Work to complete. Across all the entries below, how many lines contain the string "boat"? The number by itself is the answer.

═════ Information ═════

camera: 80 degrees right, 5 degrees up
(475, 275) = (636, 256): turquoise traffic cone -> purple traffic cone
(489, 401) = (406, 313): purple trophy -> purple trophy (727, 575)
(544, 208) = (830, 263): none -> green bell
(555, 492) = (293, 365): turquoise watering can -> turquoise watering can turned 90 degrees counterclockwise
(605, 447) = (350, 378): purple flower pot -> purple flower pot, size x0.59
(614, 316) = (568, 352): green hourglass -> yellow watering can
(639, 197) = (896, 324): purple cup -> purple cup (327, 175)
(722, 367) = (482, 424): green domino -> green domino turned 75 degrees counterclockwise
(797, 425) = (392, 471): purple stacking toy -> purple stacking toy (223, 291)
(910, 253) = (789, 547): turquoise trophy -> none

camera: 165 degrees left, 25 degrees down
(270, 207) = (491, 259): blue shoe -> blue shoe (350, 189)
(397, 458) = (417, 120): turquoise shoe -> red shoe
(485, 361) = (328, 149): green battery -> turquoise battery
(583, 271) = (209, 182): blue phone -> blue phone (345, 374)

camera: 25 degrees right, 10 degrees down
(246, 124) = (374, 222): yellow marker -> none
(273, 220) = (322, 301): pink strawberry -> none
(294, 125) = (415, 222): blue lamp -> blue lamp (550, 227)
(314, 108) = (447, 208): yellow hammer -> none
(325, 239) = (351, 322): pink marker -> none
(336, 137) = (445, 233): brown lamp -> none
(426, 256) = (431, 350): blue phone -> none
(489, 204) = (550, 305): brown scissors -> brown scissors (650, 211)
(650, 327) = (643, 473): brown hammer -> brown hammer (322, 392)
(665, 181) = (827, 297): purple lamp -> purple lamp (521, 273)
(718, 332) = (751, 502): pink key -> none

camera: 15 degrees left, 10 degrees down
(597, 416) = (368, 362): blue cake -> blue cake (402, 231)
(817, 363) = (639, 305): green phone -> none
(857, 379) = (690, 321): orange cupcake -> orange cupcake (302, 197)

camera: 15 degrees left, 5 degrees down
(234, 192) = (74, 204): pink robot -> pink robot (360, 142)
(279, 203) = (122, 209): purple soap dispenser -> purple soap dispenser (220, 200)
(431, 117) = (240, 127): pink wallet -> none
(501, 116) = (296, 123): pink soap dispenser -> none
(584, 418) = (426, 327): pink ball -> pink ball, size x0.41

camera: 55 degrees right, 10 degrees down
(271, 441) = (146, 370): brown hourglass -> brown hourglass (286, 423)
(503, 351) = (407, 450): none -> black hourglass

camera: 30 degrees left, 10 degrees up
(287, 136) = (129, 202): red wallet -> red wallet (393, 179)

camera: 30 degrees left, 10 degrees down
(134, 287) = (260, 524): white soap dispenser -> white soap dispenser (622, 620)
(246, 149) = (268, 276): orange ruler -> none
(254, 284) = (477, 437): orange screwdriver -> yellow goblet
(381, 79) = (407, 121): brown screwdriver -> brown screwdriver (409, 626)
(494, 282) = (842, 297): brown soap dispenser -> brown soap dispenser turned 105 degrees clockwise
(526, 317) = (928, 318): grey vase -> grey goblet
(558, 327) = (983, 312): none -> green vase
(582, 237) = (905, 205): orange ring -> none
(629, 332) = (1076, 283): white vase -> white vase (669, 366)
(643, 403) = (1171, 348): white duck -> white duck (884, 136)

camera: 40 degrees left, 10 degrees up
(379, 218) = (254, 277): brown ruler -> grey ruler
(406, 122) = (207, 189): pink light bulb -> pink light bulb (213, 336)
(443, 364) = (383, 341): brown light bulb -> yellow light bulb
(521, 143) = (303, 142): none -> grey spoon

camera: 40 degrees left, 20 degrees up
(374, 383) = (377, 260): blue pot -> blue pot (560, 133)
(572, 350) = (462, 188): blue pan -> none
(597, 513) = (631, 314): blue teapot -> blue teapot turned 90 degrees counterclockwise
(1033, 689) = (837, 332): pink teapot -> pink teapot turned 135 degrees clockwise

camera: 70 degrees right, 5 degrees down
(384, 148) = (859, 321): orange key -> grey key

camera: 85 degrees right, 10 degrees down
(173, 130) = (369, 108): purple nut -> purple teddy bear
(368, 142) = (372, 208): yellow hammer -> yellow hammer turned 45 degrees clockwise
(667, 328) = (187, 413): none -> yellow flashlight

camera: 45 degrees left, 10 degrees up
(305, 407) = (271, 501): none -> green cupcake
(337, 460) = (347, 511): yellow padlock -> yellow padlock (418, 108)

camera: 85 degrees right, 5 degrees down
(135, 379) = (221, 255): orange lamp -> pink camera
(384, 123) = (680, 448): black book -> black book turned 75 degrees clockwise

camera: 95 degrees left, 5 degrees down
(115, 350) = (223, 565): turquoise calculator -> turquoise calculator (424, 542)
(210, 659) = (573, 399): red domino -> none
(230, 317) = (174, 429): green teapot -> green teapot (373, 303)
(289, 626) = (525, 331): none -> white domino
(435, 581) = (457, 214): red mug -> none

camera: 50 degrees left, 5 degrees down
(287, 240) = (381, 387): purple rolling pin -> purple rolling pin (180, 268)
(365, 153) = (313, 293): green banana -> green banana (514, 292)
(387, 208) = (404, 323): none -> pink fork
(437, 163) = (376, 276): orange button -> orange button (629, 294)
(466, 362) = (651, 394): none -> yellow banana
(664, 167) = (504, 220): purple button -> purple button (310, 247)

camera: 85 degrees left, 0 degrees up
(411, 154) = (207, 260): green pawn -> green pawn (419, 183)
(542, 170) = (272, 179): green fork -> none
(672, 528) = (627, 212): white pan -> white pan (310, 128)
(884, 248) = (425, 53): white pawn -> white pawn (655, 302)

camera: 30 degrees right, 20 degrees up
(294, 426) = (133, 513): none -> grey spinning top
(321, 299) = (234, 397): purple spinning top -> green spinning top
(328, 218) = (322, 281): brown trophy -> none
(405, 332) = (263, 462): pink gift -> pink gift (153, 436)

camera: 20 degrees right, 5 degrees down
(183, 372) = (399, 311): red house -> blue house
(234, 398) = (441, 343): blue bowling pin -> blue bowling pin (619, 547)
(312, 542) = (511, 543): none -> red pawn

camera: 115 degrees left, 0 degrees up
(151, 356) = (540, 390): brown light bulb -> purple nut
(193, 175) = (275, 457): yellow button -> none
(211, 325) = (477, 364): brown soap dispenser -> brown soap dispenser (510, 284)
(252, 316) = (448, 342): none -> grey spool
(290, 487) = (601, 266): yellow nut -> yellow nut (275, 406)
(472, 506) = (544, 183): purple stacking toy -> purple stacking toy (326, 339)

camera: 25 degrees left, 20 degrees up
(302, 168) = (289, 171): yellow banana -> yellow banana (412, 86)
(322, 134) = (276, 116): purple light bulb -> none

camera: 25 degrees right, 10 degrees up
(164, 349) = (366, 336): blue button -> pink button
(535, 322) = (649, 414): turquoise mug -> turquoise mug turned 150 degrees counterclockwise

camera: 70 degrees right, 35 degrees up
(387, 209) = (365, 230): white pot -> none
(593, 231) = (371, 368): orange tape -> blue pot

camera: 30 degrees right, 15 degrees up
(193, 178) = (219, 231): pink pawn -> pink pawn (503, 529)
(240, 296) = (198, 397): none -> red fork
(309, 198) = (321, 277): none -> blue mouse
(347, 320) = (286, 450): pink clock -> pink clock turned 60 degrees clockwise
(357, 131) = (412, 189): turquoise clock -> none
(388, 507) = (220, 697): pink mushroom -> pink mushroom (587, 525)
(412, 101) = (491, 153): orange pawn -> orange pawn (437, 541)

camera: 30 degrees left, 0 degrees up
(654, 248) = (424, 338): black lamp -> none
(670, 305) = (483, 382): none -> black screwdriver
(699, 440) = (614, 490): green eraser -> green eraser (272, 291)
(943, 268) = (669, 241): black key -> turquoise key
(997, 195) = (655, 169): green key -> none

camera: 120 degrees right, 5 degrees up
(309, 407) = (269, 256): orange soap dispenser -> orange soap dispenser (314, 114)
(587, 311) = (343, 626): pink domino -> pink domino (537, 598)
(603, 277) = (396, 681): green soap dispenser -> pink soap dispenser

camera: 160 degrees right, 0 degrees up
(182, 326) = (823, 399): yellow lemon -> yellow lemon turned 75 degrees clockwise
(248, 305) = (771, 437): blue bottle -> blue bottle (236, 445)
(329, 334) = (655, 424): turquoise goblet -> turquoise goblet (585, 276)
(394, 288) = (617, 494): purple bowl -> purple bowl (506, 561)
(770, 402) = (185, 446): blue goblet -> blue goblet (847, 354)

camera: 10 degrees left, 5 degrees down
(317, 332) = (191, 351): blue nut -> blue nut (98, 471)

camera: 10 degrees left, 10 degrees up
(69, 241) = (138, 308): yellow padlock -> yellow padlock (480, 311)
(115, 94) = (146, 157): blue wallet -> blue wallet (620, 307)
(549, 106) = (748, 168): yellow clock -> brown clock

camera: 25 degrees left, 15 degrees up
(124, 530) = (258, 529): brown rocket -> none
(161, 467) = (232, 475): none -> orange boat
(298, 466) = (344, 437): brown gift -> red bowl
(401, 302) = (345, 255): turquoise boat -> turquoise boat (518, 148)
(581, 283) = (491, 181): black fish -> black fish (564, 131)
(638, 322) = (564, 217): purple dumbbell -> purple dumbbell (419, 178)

═════

Written response. 2